**WHAT THE TASK REQUIRES:**
The records appear below. Set down exactly each line from the one that contains "R8: 200 (GND, VE) -> 200 (VB, VE)" through the last, both included.

**SUPPLIED RECORDS:**
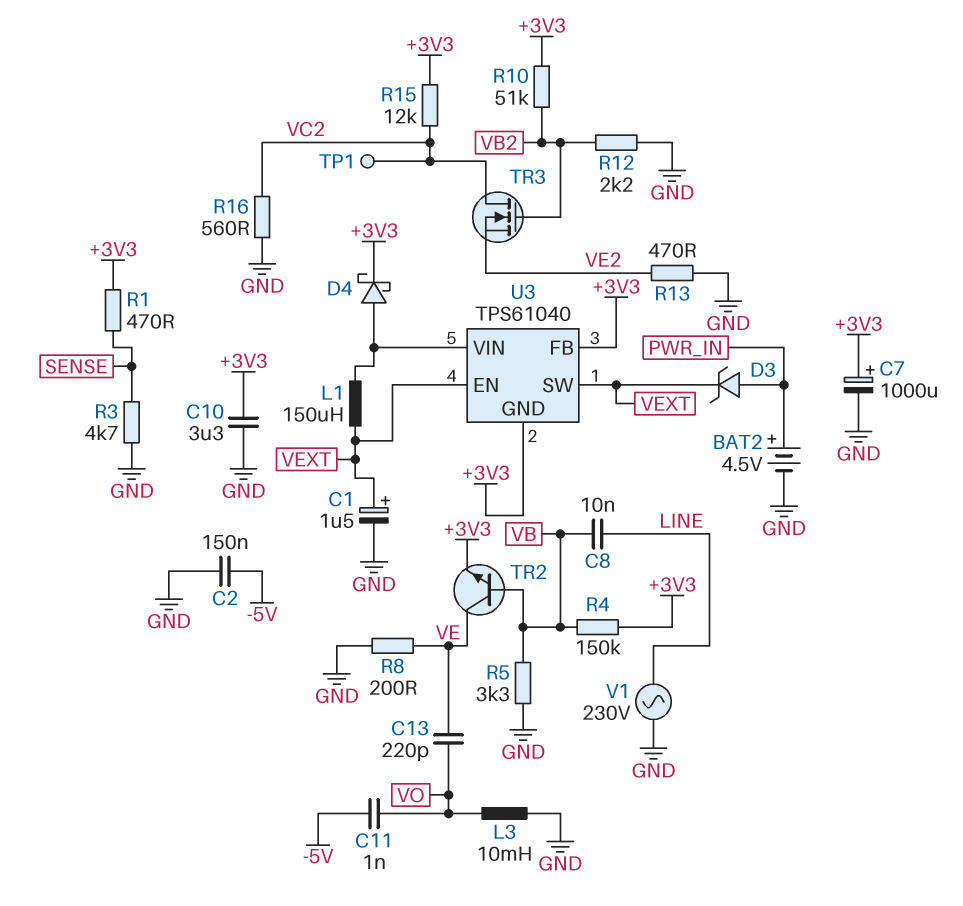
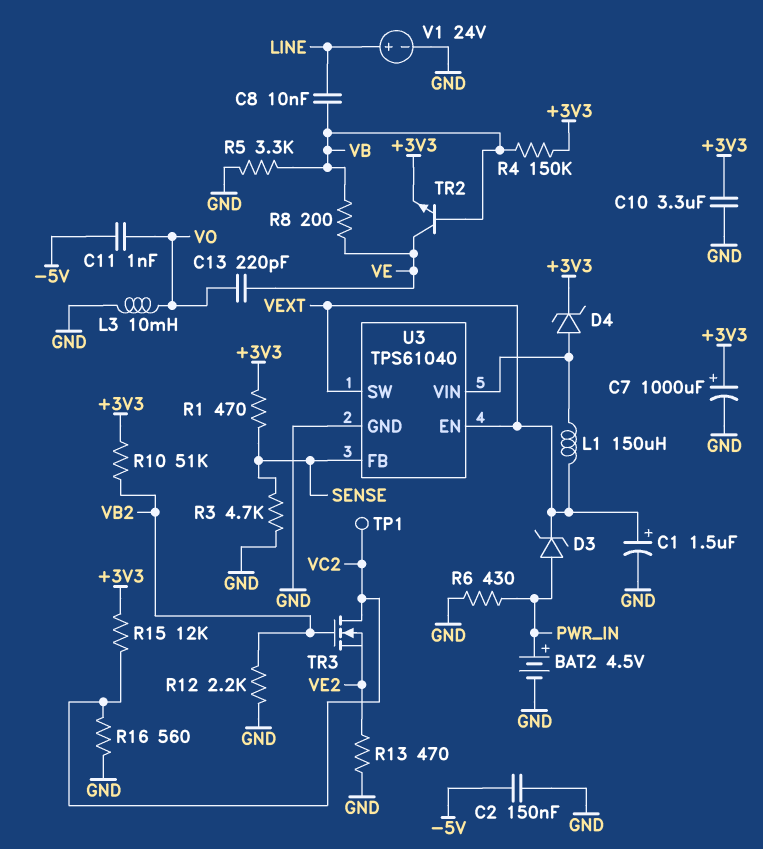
D4: schottky (A U3/VIN, K +3V3) -> zener (A U3/VIN, K +3V3)
R6: none -> 430 (GND, PWR_IN)
R8: 200 (GND, VE) -> 200 (VB, VE)
U3 pin FB: +3V3 -> SENSE
U3 pin GND: +3V3 -> GND
V1: AC 230V (GND, LINE) -> 24V (plus LINE, minus GND)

**EXPECTED OUTPUT:**
R8: 200 (GND, VE) -> 200 (VB, VE)
U3 pin FB: +3V3 -> SENSE
U3 pin GND: +3V3 -> GND
V1: AC 230V (GND, LINE) -> 24V (plus LINE, minus GND)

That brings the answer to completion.